## What you need to do
Find "brown stacking toy: 10 -> 12" in the records that follow; print that line and each subsequent line through the last one, verbatim and with nothing added.

[[ Data under study, beginning ]]

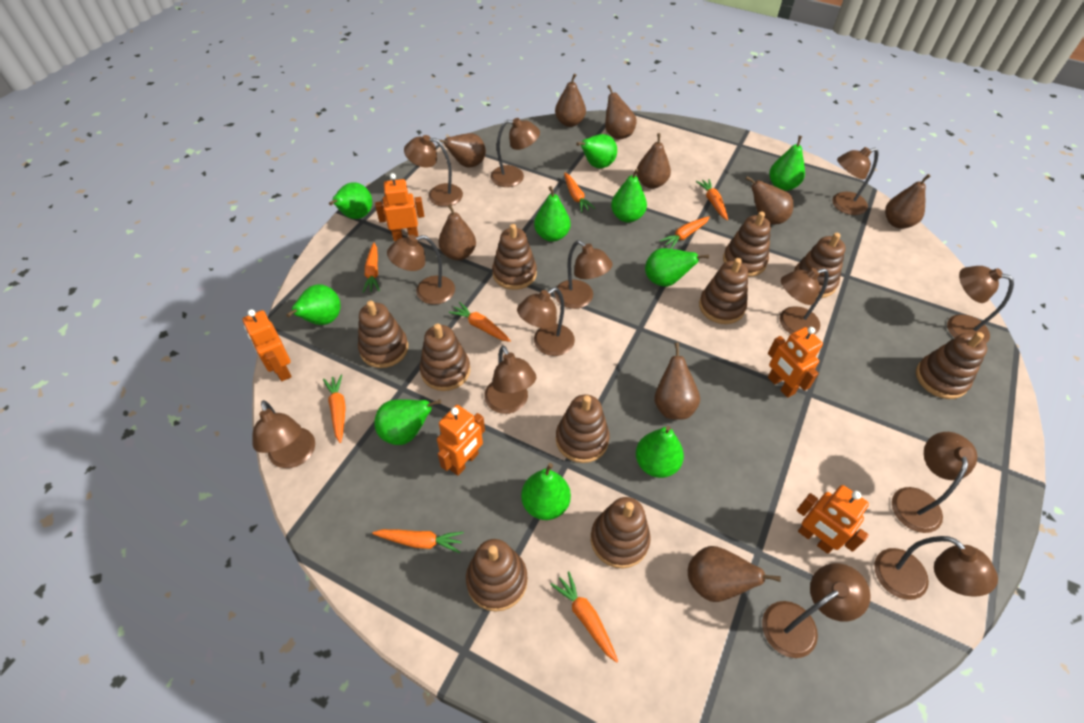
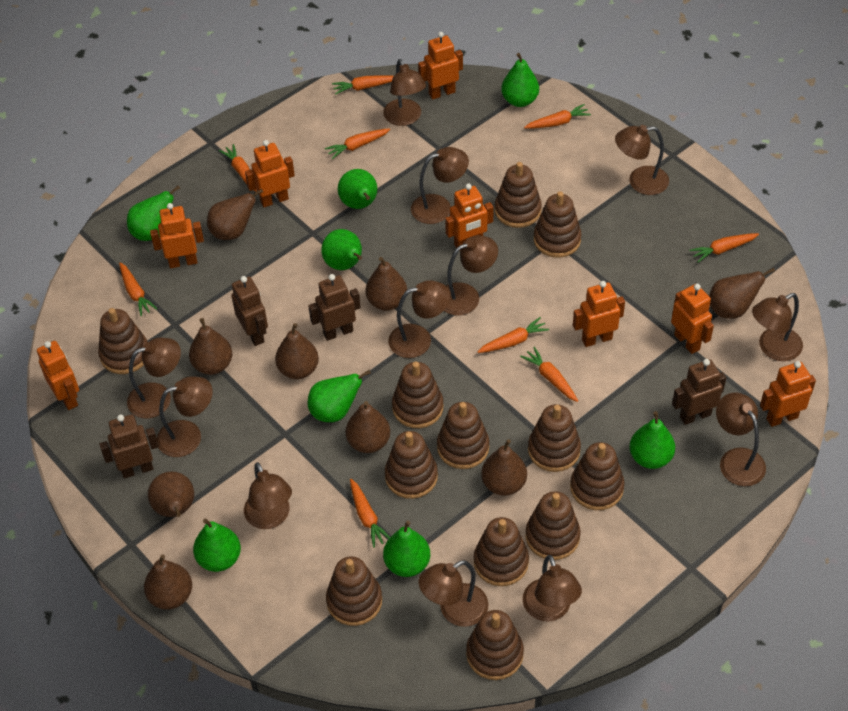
brown lamp: 13 -> 12
brown robot: 0 -> 4
brown stacking toy: 10 -> 12
green pear: 10 -> 8
orange carrot: 8 -> 9
orange robot: 5 -> 8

[[ Data under study, end ]]

## Exercise result
brown stacking toy: 10 -> 12
green pear: 10 -> 8
orange carrot: 8 -> 9
orange robot: 5 -> 8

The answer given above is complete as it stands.